Instructions to follow:
Extract every line of the material that holds the string "orange".

Data to examine:

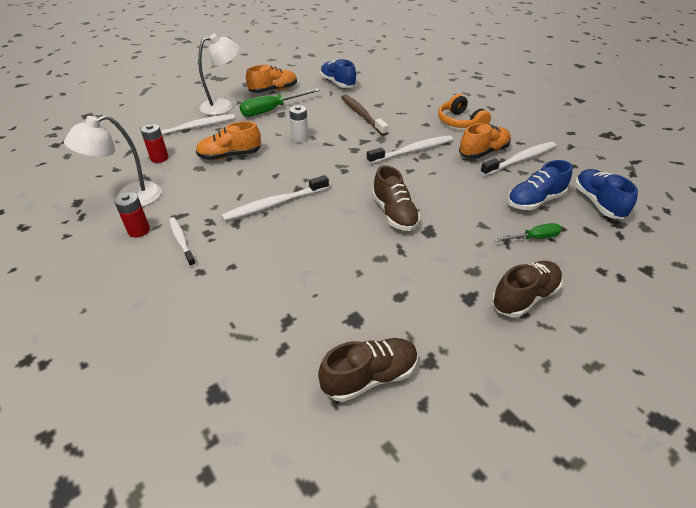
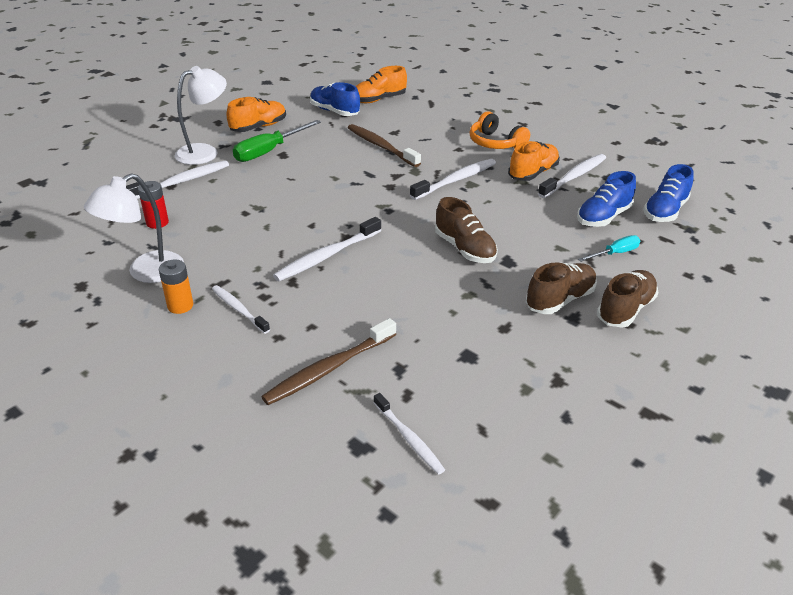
camera: 15 degrees left, 5 degrees down
(139, 230) = (180, 306): red battery -> orange battery
(226, 309) = (329, 369): none -> brown toothbrush
(230, 156) = (245, 210): orange shoe -> orange shoe (378, 100)
(263, 395) = (409, 438): none -> white toothbrush
(300, 138) = (320, 180): white battery -> none
(369, 377) = (506, 403): brown shoe -> brown shoe (559, 300)
(533, 238) = (614, 253): green screwdriver -> turquoise screwdriver
(597, 203) = (665, 211): blue shoe -> blue shoe turned 120 degrees counterclockwise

Response:
(139, 230) = (180, 306): red battery -> orange battery
(230, 156) = (245, 210): orange shoe -> orange shoe (378, 100)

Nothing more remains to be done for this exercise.